* _ABOUT THIS EXERCISE_
Find the line in the entries below that contains "first_place: [236, 220, 263, 280]". Repeat it exactly, and every line after it through the line that contains "old: leaf-green camera".

Start of Block

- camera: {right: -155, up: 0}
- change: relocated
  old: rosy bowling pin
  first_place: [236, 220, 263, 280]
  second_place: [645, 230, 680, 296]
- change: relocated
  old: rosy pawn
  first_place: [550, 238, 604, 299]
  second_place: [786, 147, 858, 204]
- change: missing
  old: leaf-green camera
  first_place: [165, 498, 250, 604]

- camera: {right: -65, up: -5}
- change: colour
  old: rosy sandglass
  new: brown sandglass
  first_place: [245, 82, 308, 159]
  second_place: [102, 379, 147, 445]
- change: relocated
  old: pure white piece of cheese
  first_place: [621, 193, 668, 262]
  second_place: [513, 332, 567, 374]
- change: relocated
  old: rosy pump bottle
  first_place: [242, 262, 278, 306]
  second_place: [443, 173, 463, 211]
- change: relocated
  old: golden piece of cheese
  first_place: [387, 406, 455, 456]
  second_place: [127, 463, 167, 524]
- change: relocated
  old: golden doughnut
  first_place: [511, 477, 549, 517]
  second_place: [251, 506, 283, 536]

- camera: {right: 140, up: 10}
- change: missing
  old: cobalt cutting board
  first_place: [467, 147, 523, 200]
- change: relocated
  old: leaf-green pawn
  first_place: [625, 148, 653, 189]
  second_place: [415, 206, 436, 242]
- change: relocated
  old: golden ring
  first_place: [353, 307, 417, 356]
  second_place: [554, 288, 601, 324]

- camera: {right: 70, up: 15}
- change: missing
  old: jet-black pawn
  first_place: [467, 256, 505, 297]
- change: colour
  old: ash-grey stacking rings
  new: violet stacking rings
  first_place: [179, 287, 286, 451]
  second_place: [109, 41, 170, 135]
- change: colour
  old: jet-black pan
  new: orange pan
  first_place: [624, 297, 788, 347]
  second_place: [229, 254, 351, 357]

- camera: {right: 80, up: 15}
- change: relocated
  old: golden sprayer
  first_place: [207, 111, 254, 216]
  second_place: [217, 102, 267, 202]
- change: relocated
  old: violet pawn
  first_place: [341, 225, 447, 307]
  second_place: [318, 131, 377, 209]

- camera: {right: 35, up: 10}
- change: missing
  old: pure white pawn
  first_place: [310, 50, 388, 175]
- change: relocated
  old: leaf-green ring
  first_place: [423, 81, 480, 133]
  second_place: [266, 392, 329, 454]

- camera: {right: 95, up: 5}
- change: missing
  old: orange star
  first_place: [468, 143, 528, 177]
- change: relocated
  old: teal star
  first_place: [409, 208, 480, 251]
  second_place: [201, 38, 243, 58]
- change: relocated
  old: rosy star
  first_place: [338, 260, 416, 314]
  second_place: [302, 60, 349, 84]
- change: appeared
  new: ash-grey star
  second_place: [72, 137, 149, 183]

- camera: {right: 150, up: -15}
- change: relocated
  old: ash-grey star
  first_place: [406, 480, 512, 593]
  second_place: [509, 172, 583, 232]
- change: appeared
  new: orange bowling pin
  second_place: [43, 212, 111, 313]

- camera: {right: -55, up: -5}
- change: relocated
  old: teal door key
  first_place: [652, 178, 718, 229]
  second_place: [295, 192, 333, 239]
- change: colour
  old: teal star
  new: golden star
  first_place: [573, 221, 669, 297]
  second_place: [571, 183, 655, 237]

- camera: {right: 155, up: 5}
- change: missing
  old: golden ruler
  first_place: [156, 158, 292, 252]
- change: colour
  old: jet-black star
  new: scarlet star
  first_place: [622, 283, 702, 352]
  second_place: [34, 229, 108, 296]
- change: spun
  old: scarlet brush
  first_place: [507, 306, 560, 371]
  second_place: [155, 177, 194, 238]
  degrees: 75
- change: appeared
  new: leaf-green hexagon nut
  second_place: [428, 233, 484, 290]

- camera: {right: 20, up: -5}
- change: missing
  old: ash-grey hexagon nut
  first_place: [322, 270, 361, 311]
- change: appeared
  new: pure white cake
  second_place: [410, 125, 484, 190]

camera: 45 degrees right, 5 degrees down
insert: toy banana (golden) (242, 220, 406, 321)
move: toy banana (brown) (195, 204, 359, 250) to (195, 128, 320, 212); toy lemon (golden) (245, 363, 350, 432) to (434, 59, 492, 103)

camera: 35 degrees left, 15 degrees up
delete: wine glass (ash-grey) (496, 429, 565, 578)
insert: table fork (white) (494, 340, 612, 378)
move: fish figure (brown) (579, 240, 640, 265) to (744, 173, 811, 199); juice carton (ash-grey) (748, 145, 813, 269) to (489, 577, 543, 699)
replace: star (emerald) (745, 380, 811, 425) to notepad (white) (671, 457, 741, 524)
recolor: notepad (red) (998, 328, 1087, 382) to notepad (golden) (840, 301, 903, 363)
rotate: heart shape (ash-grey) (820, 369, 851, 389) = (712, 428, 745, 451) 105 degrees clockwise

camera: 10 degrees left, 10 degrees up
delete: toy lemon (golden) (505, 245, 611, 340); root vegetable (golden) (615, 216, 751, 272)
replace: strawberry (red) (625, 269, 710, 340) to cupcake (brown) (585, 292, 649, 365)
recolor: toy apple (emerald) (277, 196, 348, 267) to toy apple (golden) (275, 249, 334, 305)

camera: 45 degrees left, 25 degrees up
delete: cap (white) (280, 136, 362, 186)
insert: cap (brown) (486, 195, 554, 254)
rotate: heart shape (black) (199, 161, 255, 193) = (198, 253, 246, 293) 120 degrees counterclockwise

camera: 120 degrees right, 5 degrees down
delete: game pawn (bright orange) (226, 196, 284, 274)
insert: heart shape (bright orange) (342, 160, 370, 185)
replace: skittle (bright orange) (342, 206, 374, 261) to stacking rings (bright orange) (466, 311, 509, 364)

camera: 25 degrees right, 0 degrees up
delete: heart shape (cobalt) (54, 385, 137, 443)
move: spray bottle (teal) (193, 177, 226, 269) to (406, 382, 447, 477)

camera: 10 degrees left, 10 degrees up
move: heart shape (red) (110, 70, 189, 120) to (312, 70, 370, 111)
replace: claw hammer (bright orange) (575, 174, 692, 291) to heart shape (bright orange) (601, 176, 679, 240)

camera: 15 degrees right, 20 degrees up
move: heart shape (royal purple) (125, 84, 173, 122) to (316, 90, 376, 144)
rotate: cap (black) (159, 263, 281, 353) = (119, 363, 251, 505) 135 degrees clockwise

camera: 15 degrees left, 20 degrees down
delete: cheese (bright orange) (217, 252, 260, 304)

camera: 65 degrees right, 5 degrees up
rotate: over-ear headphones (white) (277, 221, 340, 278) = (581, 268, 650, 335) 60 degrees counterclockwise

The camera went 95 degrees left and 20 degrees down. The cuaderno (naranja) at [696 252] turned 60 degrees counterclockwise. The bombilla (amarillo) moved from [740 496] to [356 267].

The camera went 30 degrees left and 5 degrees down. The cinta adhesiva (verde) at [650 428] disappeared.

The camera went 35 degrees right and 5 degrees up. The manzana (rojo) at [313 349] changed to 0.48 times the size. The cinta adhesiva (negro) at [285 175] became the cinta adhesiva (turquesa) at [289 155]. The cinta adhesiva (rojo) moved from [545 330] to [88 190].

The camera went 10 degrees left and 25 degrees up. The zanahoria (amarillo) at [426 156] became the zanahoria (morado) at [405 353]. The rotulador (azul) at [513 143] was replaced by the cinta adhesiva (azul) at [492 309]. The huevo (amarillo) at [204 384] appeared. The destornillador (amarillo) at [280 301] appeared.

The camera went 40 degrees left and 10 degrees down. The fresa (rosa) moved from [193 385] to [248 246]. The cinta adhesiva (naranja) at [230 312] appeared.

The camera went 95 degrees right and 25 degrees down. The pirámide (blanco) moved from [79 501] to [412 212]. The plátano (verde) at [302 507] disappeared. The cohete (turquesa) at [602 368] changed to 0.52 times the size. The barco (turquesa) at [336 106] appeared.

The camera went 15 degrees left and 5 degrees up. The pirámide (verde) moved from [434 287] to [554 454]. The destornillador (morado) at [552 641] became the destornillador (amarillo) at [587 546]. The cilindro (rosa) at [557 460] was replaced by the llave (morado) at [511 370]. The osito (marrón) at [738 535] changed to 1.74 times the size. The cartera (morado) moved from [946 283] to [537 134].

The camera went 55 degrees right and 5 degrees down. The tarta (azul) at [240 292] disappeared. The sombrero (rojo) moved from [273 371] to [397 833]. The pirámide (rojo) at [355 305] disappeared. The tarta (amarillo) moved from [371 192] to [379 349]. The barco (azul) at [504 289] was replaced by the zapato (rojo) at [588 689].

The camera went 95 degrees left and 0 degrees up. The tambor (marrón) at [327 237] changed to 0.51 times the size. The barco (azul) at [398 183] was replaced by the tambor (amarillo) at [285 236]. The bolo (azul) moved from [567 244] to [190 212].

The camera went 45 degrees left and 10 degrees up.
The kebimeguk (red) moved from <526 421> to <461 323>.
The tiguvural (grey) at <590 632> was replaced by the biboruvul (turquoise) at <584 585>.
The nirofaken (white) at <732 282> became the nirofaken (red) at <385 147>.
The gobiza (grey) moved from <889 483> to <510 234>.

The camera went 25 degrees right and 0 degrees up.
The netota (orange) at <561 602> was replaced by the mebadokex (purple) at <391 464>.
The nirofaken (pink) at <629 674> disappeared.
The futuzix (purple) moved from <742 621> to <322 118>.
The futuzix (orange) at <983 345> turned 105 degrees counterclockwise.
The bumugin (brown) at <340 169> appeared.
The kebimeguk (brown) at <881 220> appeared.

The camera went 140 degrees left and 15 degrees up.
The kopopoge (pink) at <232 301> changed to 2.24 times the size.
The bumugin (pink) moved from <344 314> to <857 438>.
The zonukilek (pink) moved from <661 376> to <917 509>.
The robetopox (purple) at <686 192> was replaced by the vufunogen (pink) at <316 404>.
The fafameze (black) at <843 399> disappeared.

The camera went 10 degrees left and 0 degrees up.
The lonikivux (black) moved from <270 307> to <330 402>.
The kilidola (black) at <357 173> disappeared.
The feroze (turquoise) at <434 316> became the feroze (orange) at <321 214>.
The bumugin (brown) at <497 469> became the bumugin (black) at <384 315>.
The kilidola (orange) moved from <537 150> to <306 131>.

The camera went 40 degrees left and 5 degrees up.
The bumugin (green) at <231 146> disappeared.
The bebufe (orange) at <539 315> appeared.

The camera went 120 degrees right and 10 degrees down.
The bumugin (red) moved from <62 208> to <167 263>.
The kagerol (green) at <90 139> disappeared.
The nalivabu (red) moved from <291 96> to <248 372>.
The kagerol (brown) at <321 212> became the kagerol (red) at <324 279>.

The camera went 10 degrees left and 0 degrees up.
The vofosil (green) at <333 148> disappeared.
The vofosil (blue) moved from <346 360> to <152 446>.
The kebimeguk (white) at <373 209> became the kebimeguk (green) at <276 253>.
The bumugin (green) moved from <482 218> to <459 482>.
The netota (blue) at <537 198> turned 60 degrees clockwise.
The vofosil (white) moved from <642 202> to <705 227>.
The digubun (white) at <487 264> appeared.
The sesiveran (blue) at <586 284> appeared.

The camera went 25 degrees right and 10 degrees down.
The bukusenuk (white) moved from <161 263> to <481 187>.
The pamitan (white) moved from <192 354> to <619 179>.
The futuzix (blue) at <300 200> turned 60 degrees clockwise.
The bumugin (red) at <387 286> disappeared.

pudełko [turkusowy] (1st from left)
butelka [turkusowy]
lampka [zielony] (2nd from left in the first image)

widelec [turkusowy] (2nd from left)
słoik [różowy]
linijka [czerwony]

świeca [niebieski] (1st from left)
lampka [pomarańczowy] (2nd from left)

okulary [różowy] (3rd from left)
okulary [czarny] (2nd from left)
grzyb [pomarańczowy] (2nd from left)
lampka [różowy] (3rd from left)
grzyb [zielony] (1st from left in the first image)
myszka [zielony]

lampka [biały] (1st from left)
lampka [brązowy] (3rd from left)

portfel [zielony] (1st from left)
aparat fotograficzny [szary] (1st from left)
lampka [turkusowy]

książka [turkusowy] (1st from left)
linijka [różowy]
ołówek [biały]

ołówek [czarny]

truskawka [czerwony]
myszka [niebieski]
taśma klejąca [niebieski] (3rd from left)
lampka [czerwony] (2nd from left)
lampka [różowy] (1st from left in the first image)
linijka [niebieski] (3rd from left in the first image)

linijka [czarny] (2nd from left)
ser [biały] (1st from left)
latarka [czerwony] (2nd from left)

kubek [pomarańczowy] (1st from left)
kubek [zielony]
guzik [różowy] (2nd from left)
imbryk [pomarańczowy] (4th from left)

End of Block

* _ANSWER SPACE_
  first_place: [236, 220, 263, 280]
  second_place: [645, 230, 680, 296]
- change: relocated
  old: rosy pawn
  first_place: [550, 238, 604, 299]
  second_place: [786, 147, 858, 204]
- change: missing
  old: leaf-green camera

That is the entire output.